> [Before-and-after object listings]

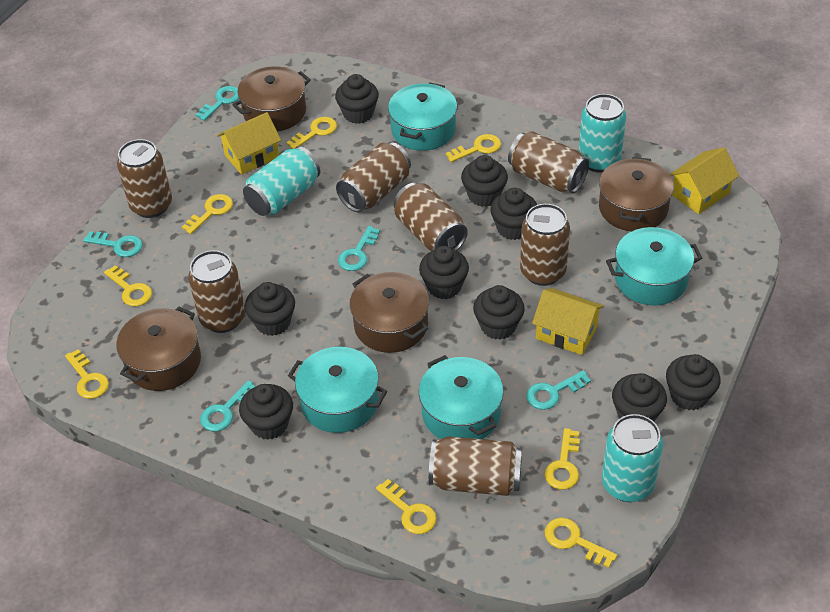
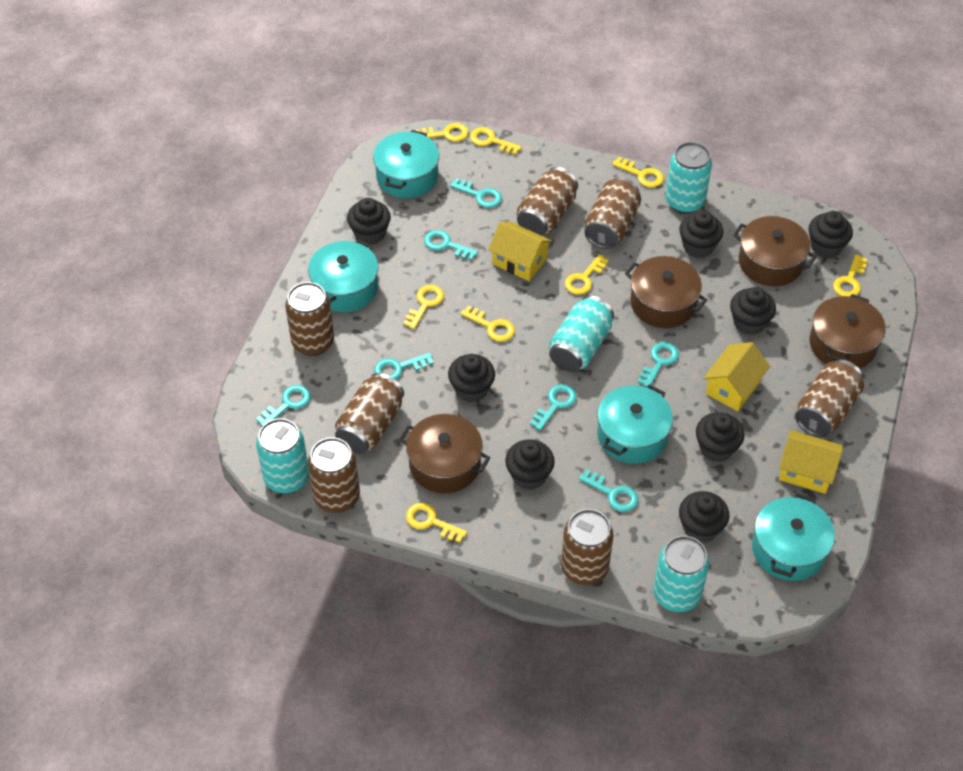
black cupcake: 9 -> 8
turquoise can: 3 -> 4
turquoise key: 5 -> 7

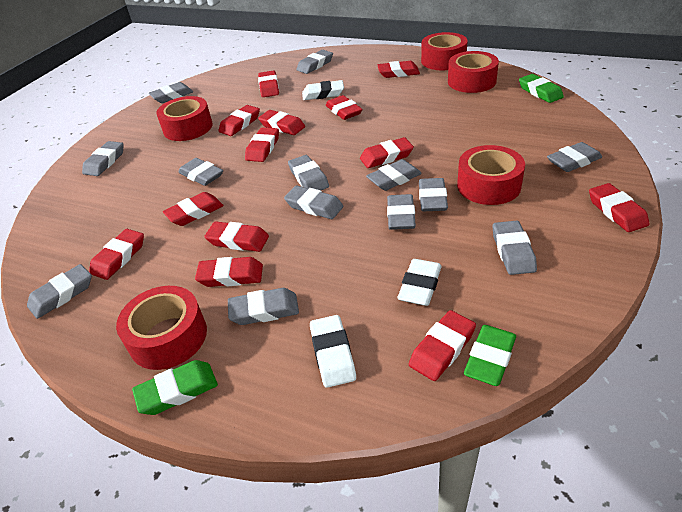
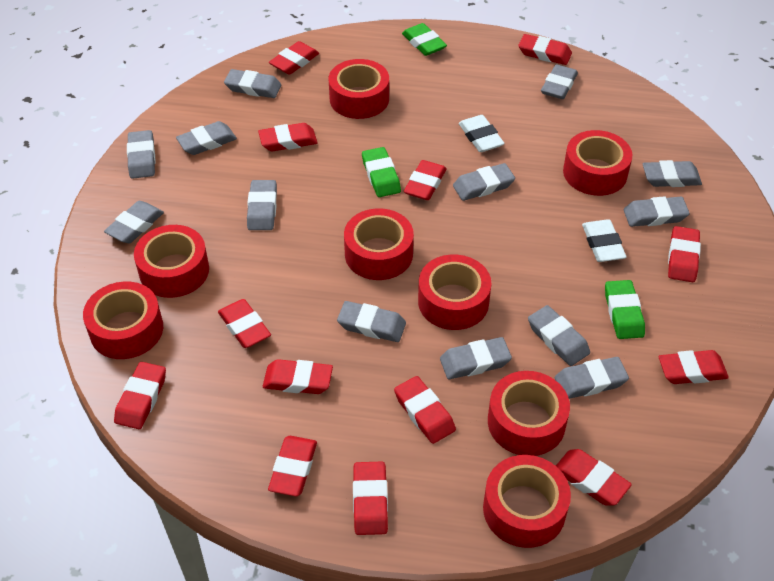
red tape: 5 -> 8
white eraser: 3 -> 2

> [Task prompt] Return the data exactly. Pictures stay out.

> [Exercise output]
black cupcake: 9 -> 8
turquoise can: 3 -> 4
turquoise key: 5 -> 7

red tape: 5 -> 8
white eraser: 3 -> 2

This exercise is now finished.